++++ Source information ++++

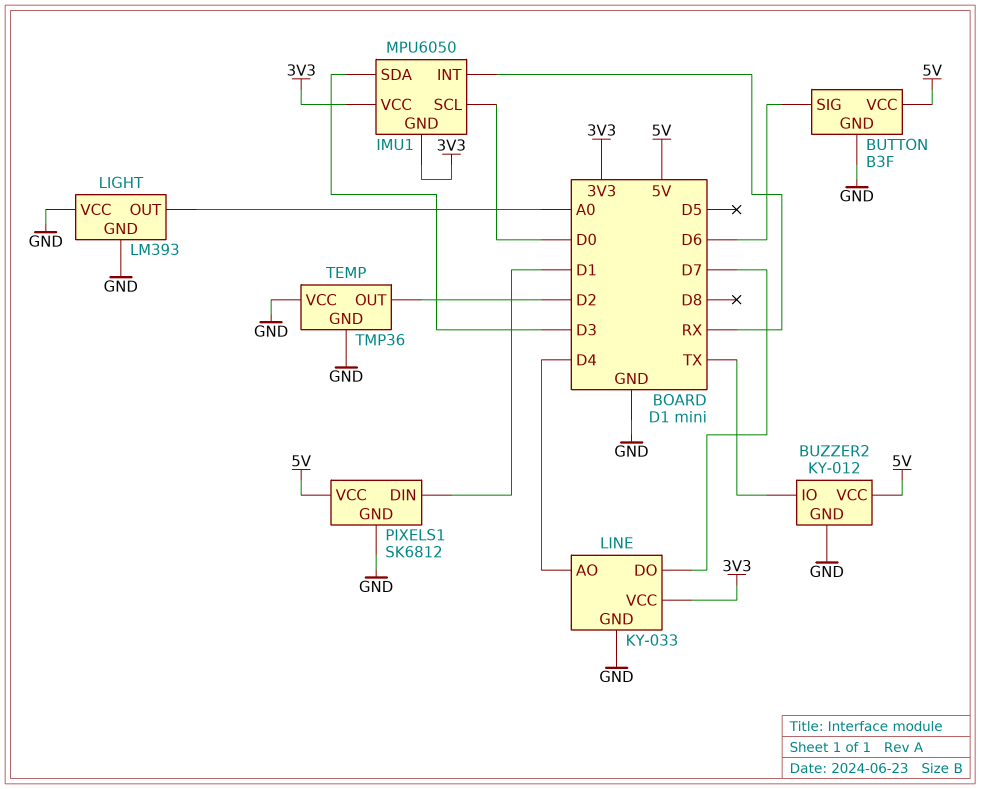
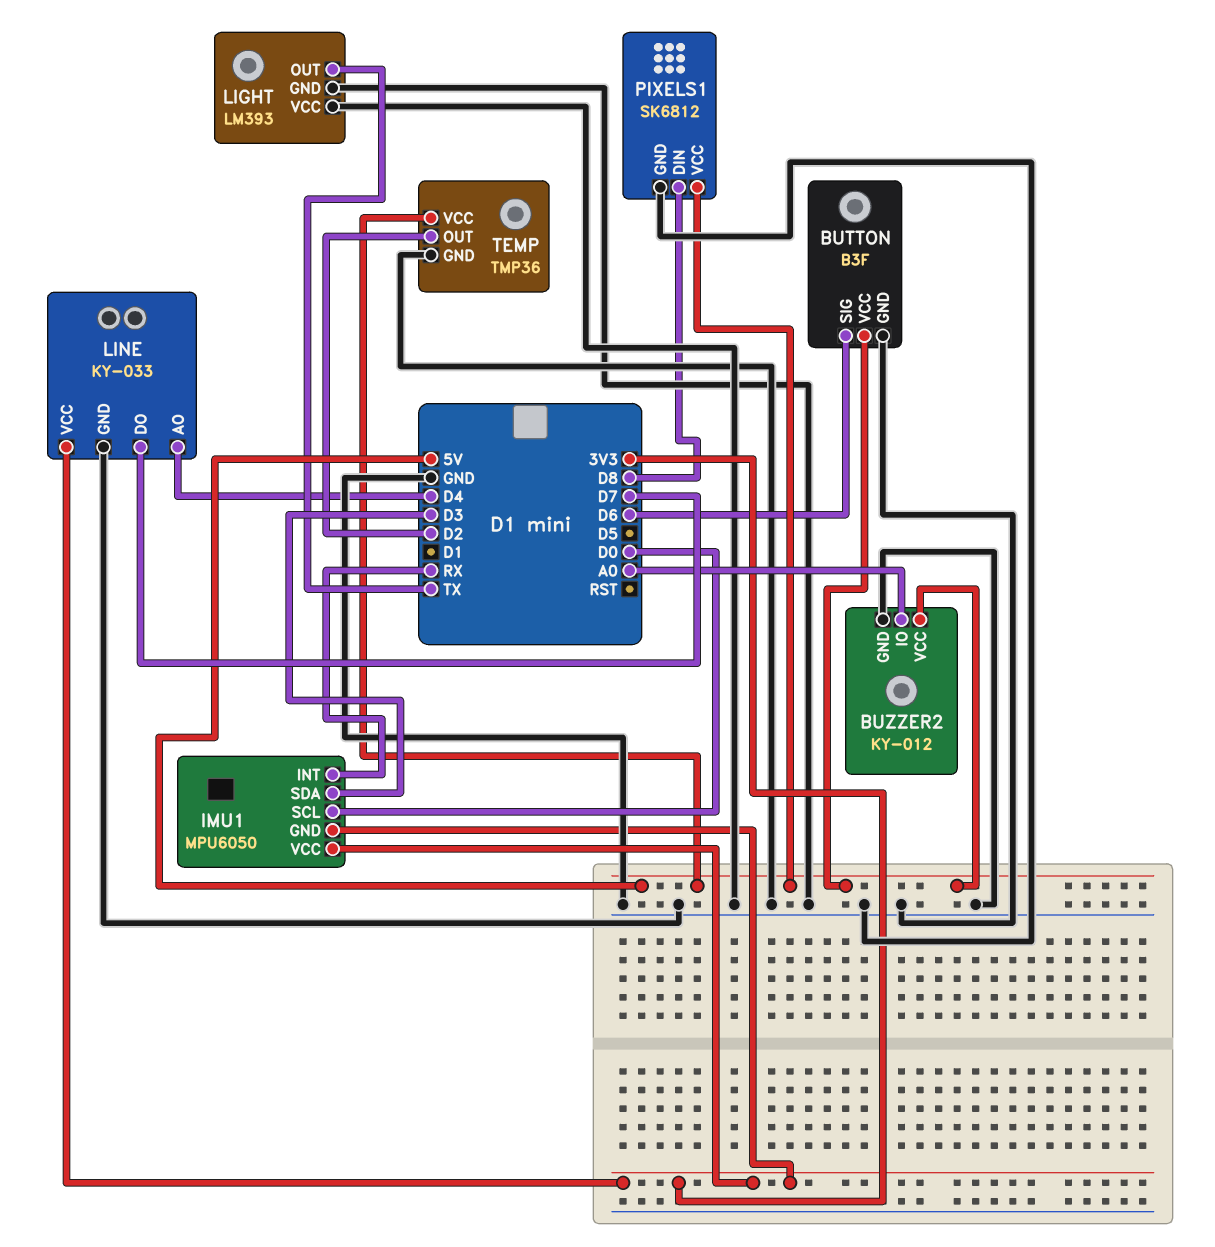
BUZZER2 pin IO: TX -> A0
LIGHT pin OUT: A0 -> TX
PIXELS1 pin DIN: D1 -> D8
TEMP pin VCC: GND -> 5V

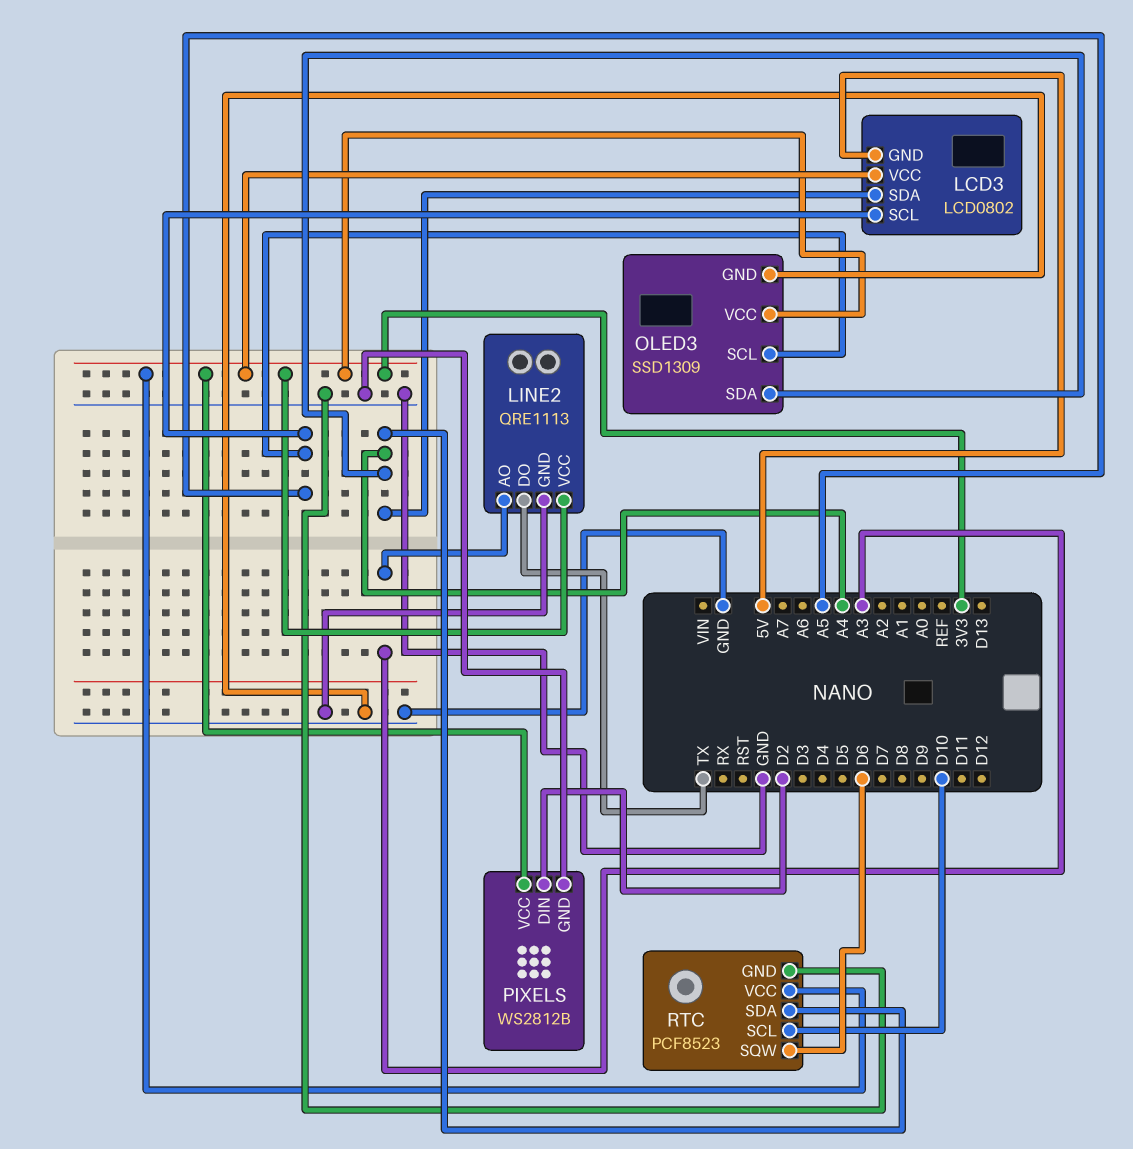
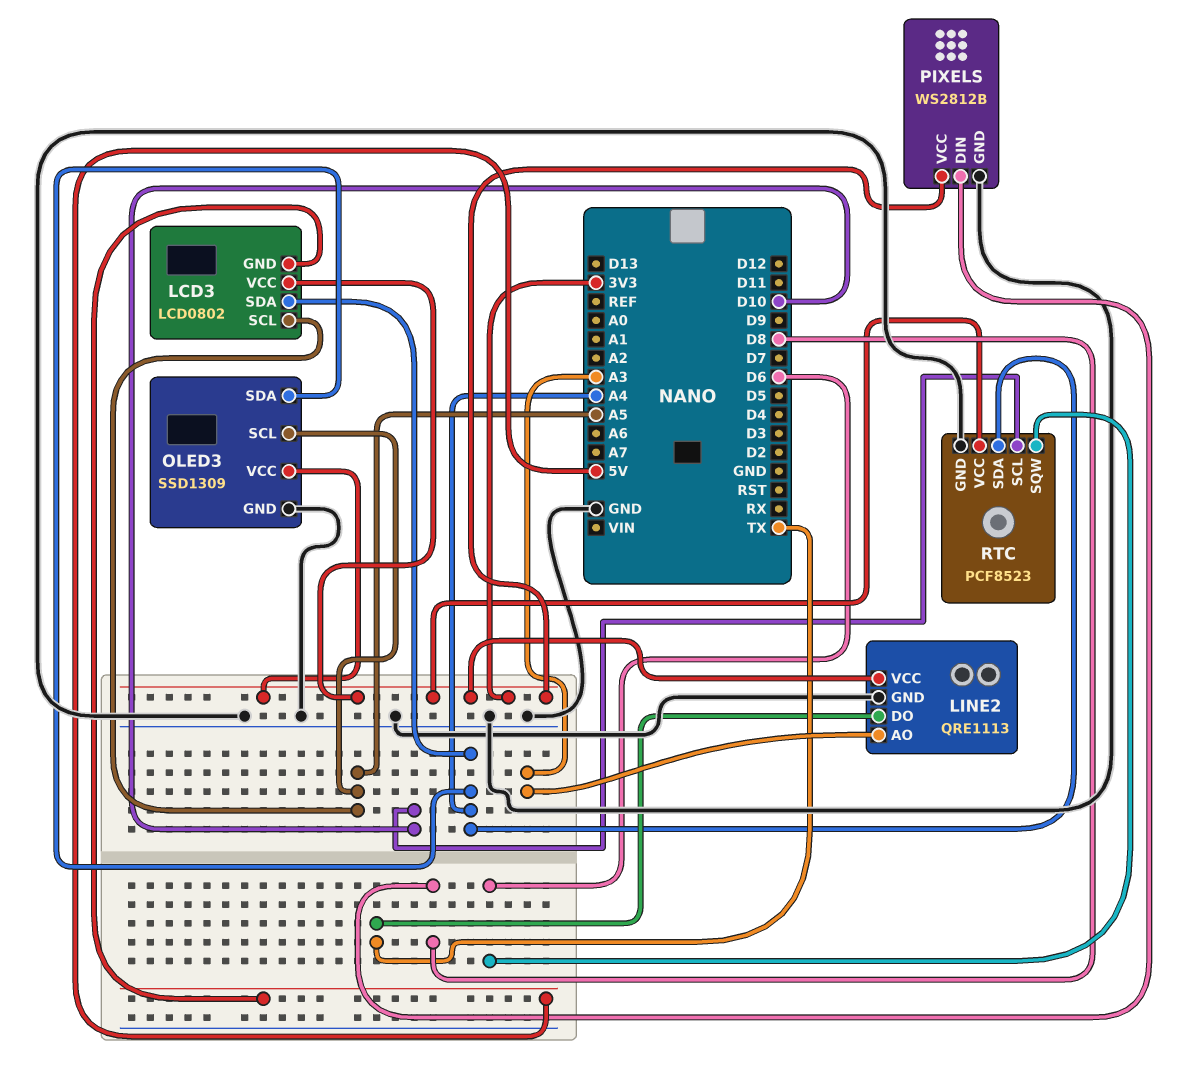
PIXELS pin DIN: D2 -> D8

++++

▶ Task description:
Extract all the entries word for word; omit any pictures.

▶ Response:
BUZZER2 pin IO: TX -> A0
LIGHT pin OUT: A0 -> TX
PIXELS1 pin DIN: D1 -> D8
TEMP pin VCC: GND -> 5V

PIXELS pin DIN: D2 -> D8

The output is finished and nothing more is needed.